*** Begin section ***
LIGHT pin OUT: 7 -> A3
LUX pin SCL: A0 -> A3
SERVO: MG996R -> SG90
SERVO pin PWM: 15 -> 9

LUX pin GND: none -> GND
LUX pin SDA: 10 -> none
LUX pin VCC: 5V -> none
*** End section ***
*** Begin section ***
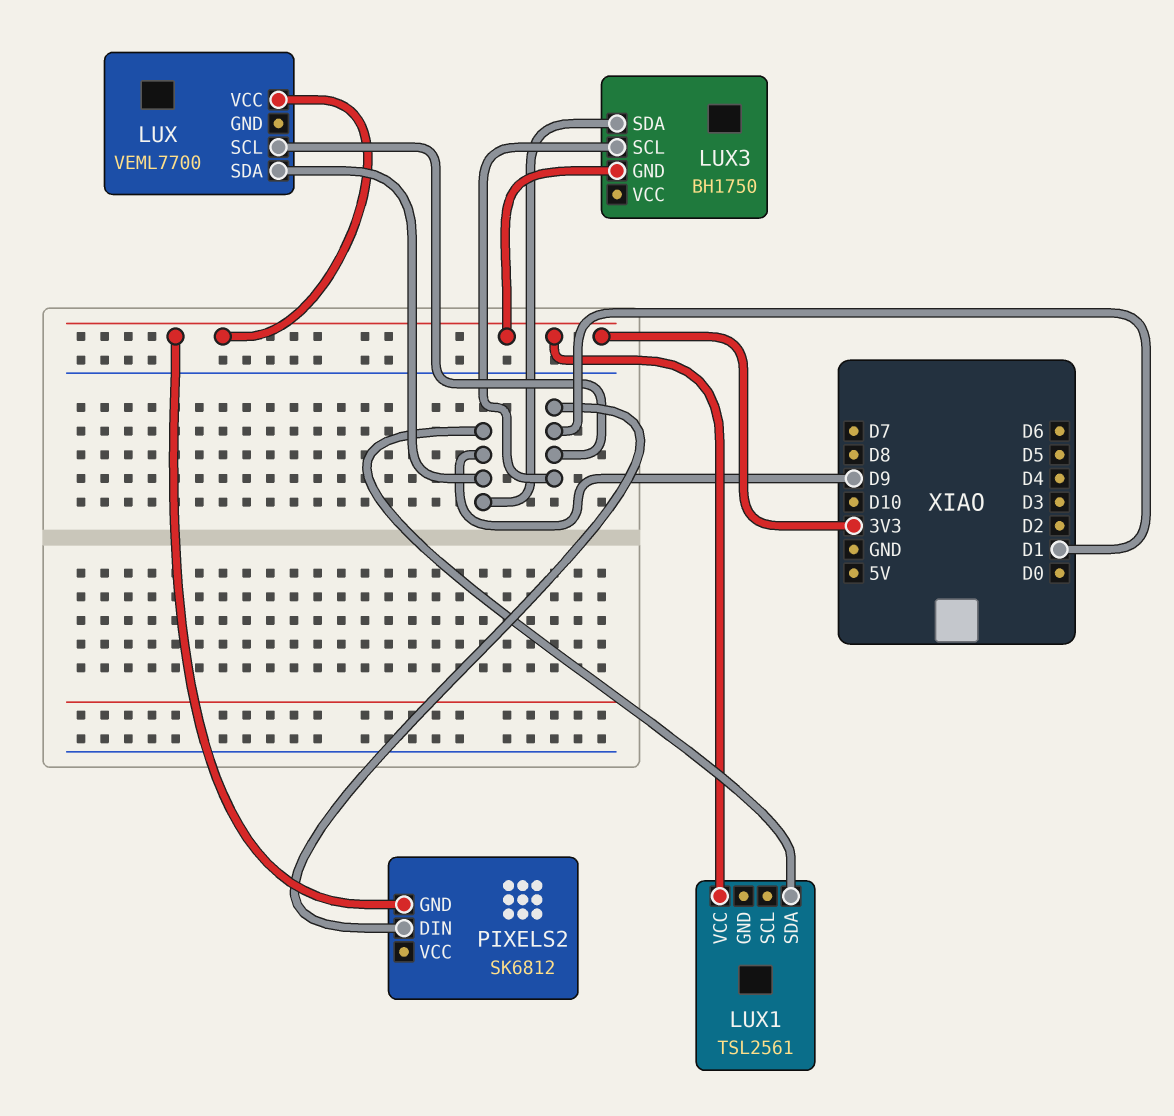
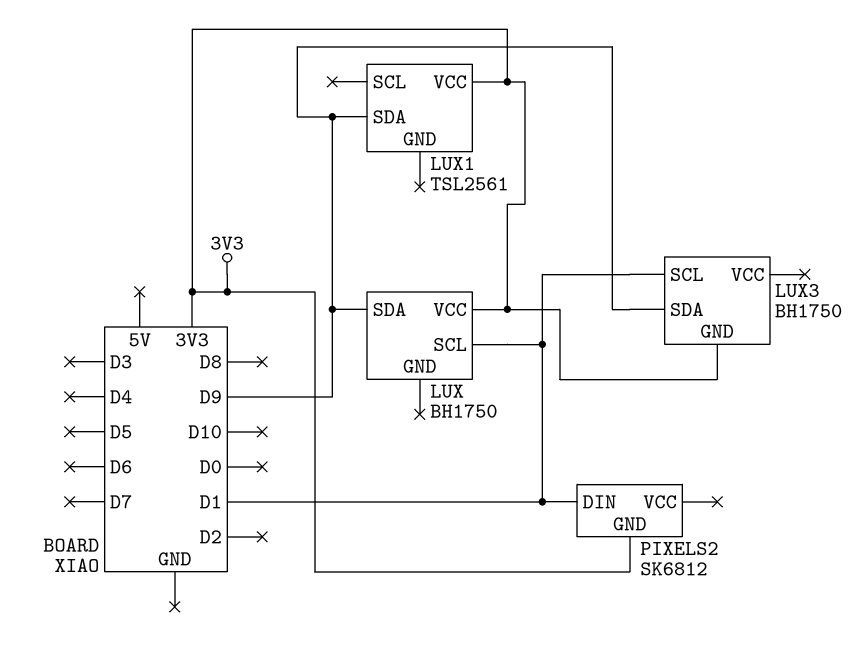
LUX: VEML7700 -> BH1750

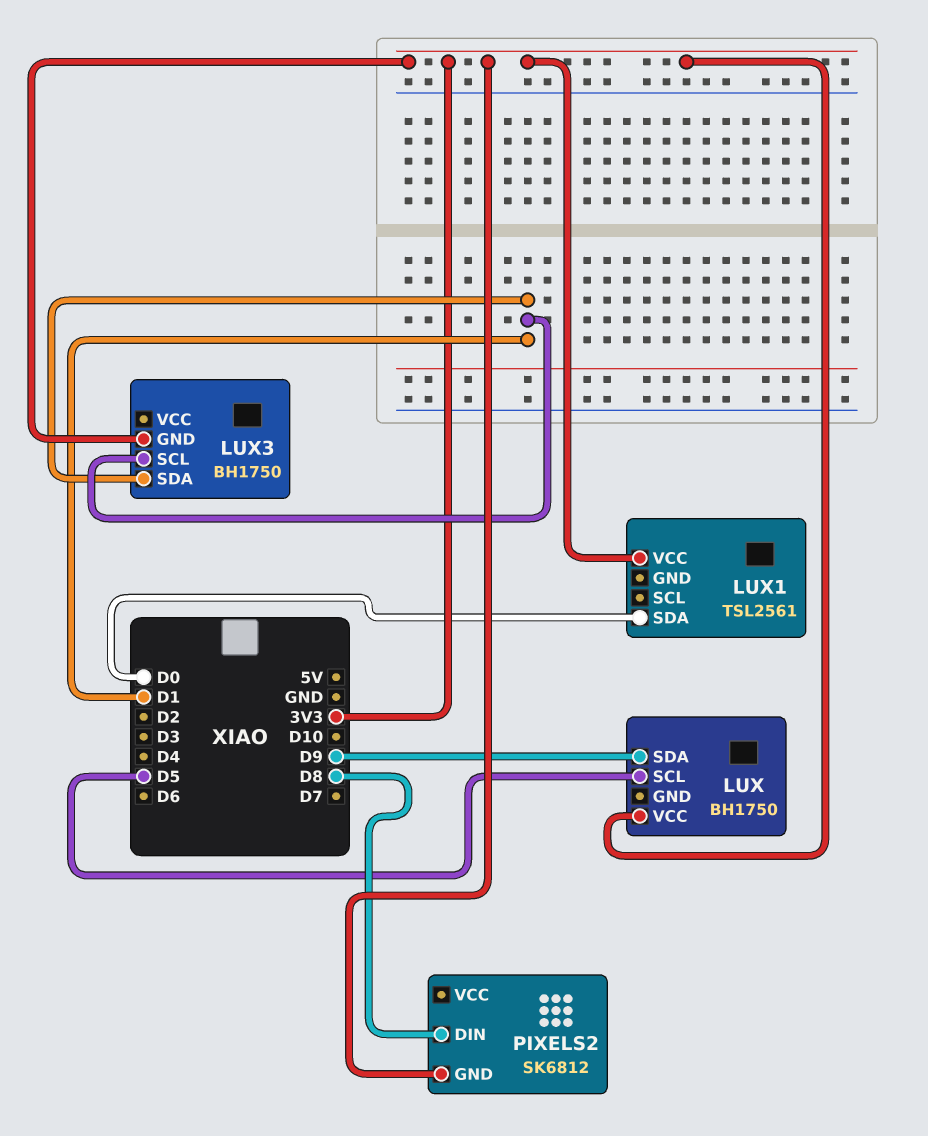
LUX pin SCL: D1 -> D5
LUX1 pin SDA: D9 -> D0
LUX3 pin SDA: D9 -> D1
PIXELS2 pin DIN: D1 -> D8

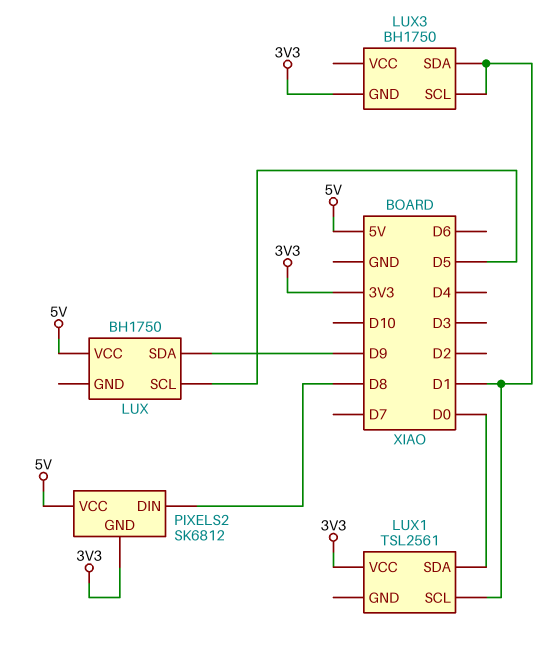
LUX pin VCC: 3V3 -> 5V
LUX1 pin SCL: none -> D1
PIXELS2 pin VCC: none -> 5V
*** End section ***
__BRIEF__.
If a line in the entries includes the word "none", copy that line out.

__ANSWER BOX__.
LUX pin GND: none -> GND
LUX pin SDA: 10 -> none
LUX pin VCC: 5V -> none
LUX1 pin SCL: none -> D1
PIXELS2 pin VCC: none -> 5V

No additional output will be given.